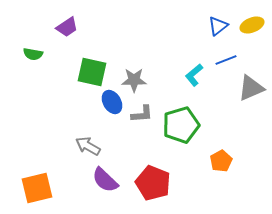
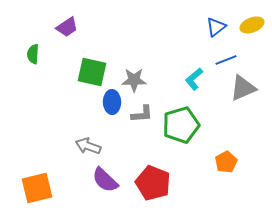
blue triangle: moved 2 px left, 1 px down
green semicircle: rotated 84 degrees clockwise
cyan L-shape: moved 4 px down
gray triangle: moved 8 px left
blue ellipse: rotated 30 degrees clockwise
gray arrow: rotated 10 degrees counterclockwise
orange pentagon: moved 5 px right, 1 px down
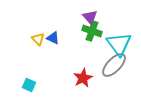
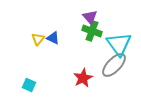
yellow triangle: rotated 24 degrees clockwise
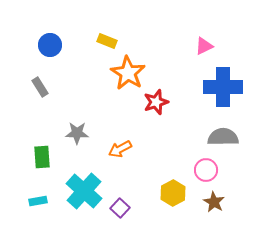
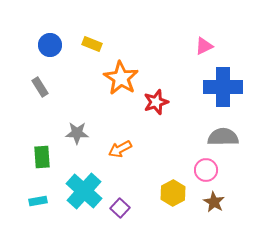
yellow rectangle: moved 15 px left, 3 px down
orange star: moved 7 px left, 5 px down
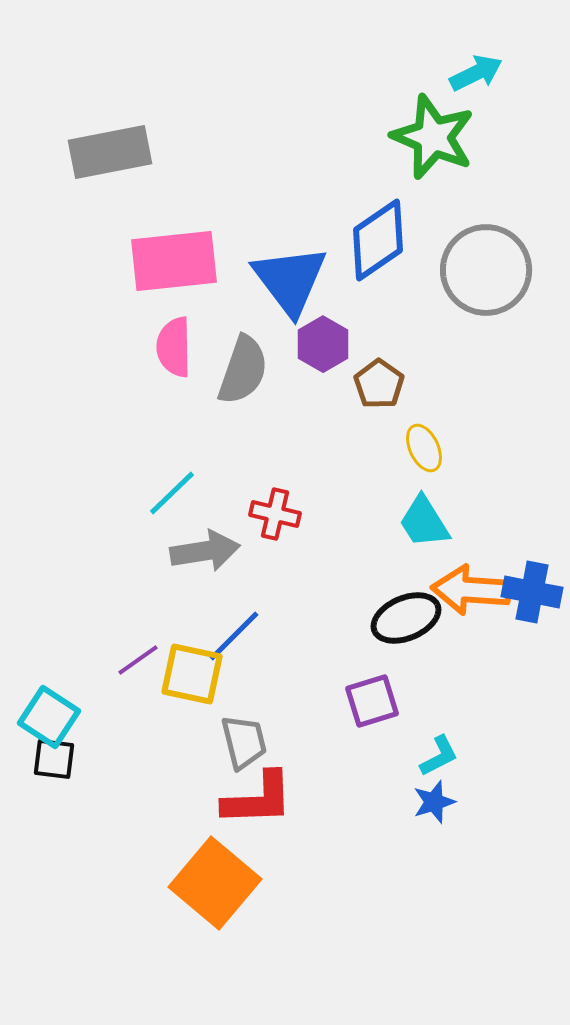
········
* _WHAT IS REQUIRED_
Write out, word for word, the line containing "cyan L-shape: moved 4 px down" and each line after it to the end of the data, and nothing more. Drop the pictures.

* _ANSWER SECTION_
cyan L-shape: moved 4 px down
gray triangle: moved 8 px left
blue ellipse: rotated 30 degrees clockwise
gray arrow: rotated 10 degrees counterclockwise
orange pentagon: moved 5 px right, 1 px down
yellow triangle: rotated 24 degrees clockwise
yellow rectangle: moved 15 px left, 3 px down
orange star: moved 7 px left, 5 px down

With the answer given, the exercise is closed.